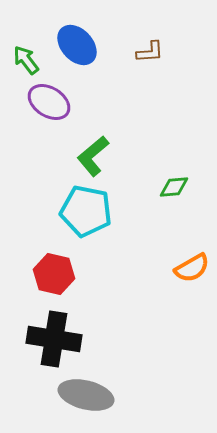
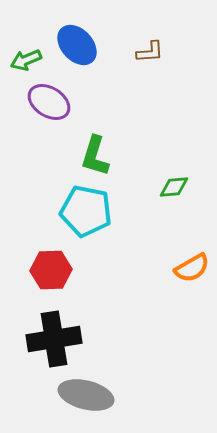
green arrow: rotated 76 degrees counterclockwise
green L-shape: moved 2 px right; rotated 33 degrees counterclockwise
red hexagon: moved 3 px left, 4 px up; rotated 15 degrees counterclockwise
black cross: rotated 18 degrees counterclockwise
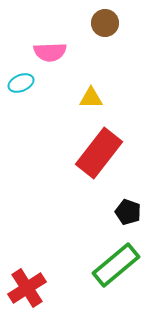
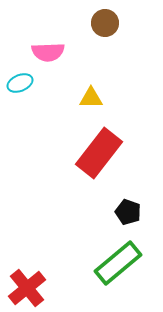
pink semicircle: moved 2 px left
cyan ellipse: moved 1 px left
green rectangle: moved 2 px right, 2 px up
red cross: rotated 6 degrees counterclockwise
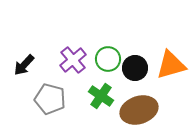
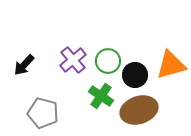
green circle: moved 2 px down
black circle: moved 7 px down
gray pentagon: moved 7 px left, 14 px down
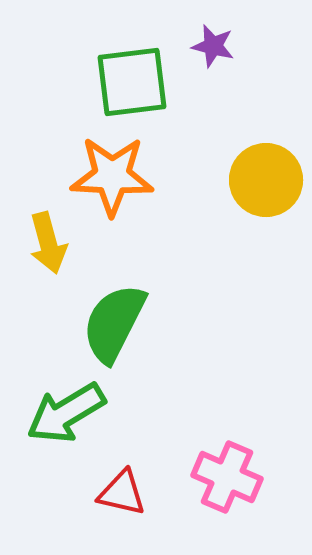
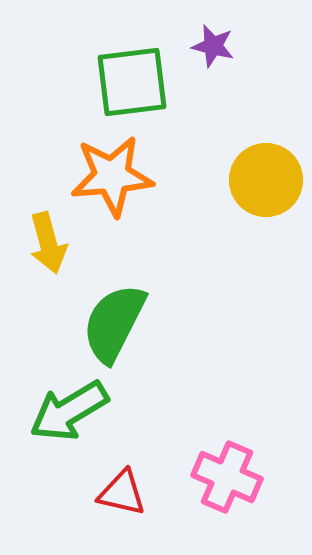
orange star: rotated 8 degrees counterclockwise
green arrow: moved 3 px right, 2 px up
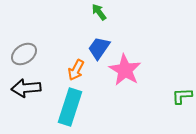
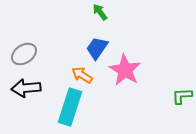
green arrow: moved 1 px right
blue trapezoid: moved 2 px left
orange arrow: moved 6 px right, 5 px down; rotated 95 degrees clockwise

════════════════

- [Action item] What is needed is an exact restatement of every line from the line containing "red hexagon: moved" through the last line of the records, minus any pictures.

- [Expected output]
red hexagon: moved 3 px left, 4 px up; rotated 15 degrees counterclockwise
black cross: rotated 18 degrees counterclockwise
pink semicircle: moved 2 px left
cyan ellipse: moved 1 px left
green rectangle: moved 2 px right, 2 px up
red cross: rotated 6 degrees counterclockwise
green circle: moved 2 px down
black circle: moved 7 px down
gray pentagon: moved 7 px left, 14 px down
orange star: rotated 8 degrees counterclockwise
green arrow: moved 3 px right, 2 px up
green arrow: moved 1 px right
blue trapezoid: moved 2 px left
orange arrow: moved 6 px right, 5 px down; rotated 95 degrees clockwise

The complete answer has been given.